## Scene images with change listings
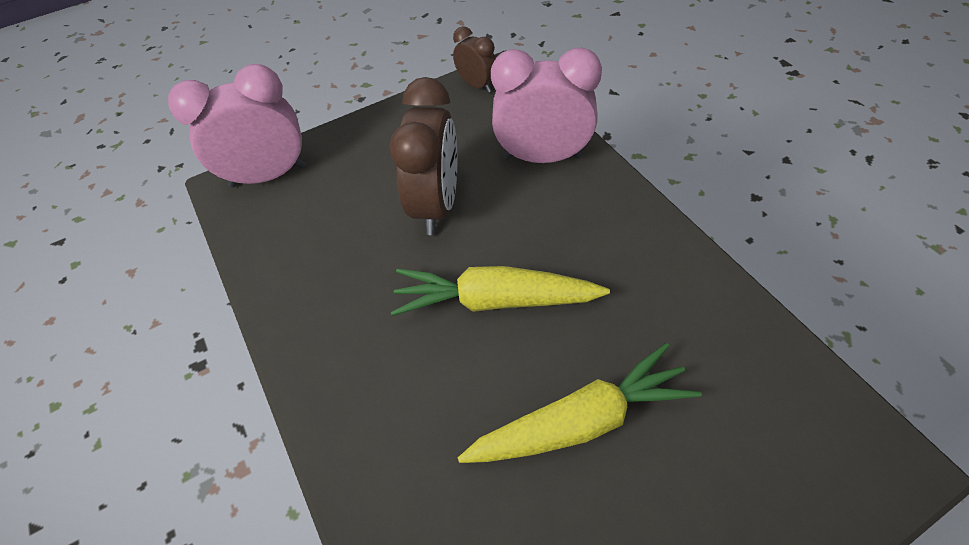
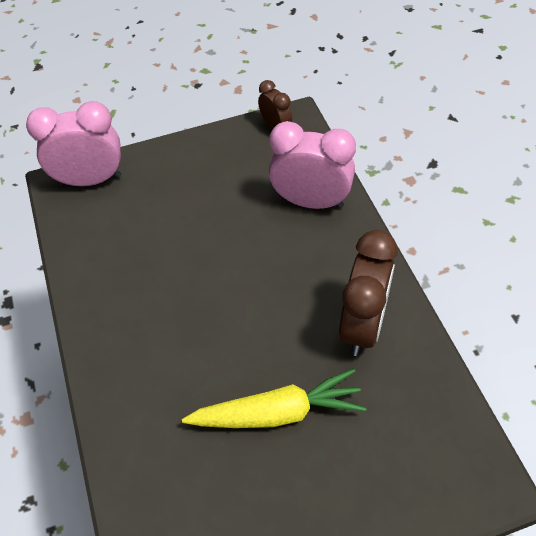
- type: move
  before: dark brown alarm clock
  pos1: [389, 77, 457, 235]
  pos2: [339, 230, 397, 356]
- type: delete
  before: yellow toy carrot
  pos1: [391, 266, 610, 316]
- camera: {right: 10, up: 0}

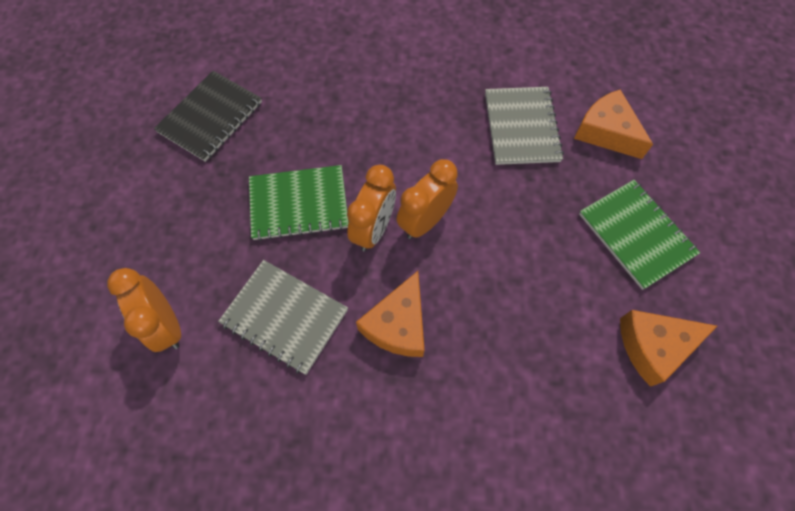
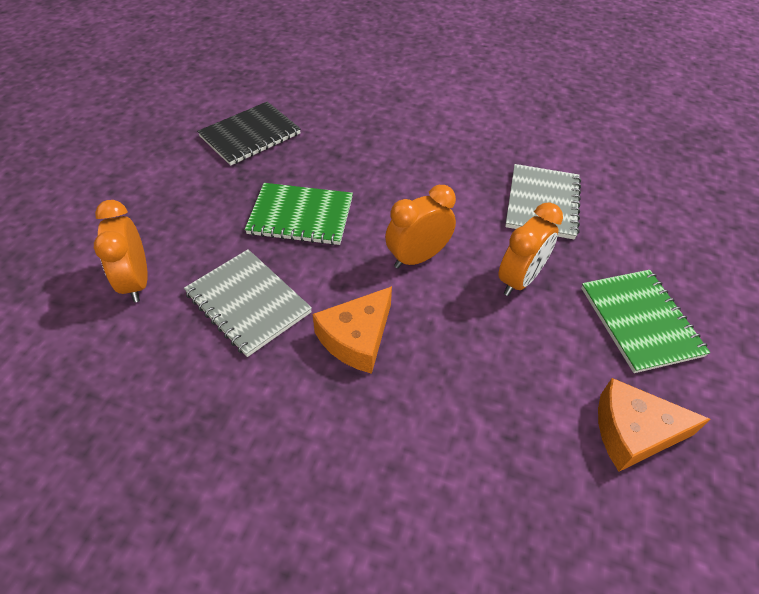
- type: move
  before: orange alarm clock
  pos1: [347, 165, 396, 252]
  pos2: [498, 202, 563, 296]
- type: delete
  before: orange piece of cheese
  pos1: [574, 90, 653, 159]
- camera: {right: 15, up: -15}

## WHAT YOU ARE ASKED TO DO
Look through the records for the string "before". Copy every line that has it.

## REPLY
  before: dark brown alarm clock
  before: yellow toy carrot
  before: orange alarm clock
  before: orange piece of cheese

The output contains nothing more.